Task directions
Reproduce the entries word for word, beginning with the first line and ending with the line that contains "pink star at (248, 334): moved 2 px up", both included.

Given entries
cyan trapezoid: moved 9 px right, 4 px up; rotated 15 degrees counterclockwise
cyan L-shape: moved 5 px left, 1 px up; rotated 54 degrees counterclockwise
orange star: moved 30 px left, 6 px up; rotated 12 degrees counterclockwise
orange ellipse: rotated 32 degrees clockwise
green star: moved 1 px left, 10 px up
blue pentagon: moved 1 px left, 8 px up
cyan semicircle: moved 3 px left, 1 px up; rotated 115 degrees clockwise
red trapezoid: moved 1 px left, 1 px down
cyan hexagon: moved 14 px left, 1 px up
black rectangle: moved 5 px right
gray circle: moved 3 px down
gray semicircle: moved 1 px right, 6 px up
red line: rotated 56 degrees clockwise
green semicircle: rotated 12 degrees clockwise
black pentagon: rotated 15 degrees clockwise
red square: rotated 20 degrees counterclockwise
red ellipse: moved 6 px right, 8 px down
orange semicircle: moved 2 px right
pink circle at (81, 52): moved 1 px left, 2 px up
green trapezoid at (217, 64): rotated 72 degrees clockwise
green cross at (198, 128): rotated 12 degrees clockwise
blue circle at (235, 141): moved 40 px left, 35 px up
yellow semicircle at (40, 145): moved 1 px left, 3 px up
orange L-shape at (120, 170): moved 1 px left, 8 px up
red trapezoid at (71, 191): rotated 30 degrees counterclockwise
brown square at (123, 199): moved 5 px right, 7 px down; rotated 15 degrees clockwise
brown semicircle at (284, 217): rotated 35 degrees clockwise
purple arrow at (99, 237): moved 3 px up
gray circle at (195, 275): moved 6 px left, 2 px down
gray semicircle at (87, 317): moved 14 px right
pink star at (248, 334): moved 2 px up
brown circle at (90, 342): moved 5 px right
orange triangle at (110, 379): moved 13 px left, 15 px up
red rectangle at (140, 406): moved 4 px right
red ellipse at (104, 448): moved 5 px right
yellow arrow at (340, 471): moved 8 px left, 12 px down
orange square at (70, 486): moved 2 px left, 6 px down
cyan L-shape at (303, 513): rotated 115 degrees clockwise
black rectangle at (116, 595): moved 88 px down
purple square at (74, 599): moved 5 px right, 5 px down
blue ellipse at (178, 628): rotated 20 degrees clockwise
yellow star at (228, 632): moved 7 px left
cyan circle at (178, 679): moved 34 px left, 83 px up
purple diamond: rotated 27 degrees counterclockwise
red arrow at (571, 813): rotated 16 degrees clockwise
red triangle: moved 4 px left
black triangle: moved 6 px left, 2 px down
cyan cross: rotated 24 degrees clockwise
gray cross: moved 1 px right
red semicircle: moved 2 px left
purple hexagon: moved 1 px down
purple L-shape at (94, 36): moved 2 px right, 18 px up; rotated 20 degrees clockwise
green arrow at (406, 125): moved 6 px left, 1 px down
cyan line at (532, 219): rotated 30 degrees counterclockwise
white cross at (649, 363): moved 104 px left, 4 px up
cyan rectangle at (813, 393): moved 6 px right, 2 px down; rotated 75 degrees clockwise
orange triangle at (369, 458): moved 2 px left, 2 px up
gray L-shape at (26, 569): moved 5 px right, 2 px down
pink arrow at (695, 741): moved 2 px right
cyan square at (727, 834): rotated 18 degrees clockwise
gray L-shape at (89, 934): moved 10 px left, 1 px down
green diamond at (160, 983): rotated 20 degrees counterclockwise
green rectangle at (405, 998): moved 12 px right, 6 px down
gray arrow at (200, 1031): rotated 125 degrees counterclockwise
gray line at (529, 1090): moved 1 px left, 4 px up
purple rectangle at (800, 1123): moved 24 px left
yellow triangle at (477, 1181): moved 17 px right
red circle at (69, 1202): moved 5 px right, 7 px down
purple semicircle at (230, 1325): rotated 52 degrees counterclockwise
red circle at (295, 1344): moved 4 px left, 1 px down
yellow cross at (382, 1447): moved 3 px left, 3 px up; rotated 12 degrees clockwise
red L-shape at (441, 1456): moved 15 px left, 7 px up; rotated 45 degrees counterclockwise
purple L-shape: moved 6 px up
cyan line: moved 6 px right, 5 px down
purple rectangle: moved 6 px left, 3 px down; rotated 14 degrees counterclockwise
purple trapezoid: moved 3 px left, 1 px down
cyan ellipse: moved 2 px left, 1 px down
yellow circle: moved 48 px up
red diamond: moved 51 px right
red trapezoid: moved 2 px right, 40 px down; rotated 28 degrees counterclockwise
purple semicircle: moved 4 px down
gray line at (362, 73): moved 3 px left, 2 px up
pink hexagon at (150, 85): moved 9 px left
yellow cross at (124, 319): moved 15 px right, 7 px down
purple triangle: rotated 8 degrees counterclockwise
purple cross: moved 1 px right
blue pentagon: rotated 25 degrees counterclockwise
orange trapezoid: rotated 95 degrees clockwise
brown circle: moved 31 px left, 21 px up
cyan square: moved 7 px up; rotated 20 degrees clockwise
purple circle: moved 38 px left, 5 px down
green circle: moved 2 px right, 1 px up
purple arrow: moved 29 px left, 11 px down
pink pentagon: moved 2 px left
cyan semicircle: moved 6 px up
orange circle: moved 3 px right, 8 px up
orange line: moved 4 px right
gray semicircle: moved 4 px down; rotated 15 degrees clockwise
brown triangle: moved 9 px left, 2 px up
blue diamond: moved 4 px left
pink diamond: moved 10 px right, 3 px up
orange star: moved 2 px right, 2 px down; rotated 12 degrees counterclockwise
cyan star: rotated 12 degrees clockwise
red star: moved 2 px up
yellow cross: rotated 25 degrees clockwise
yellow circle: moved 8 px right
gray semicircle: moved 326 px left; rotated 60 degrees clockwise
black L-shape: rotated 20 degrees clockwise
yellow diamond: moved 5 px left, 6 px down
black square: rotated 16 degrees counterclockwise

Task response
cyan trapezoid: moved 9 px right, 4 px up; rotated 15 degrees counterclockwise
cyan L-shape: moved 5 px left, 1 px up; rotated 54 degrees counterclockwise
orange star: moved 30 px left, 6 px up; rotated 12 degrees counterclockwise
orange ellipse: rotated 32 degrees clockwise
green star: moved 1 px left, 10 px up
blue pentagon: moved 1 px left, 8 px up
cyan semicircle: moved 3 px left, 1 px up; rotated 115 degrees clockwise
red trapezoid: moved 1 px left, 1 px down
cyan hexagon: moved 14 px left, 1 px up
black rectangle: moved 5 px right
gray circle: moved 3 px down
gray semicircle: moved 1 px right, 6 px up
red line: rotated 56 degrees clockwise
green semicircle: rotated 12 degrees clockwise
black pentagon: rotated 15 degrees clockwise
red square: rotated 20 degrees counterclockwise
red ellipse: moved 6 px right, 8 px down
orange semicircle: moved 2 px right
pink circle at (81, 52): moved 1 px left, 2 px up
green trapezoid at (217, 64): rotated 72 degrees clockwise
green cross at (198, 128): rotated 12 degrees clockwise
blue circle at (235, 141): moved 40 px left, 35 px up
yellow semicircle at (40, 145): moved 1 px left, 3 px up
orange L-shape at (120, 170): moved 1 px left, 8 px up
red trapezoid at (71, 191): rotated 30 degrees counterclockwise
brown square at (123, 199): moved 5 px right, 7 px down; rotated 15 degrees clockwise
brown semicircle at (284, 217): rotated 35 degrees clockwise
purple arrow at (99, 237): moved 3 px up
gray circle at (195, 275): moved 6 px left, 2 px down
gray semicircle at (87, 317): moved 14 px right
pink star at (248, 334): moved 2 px up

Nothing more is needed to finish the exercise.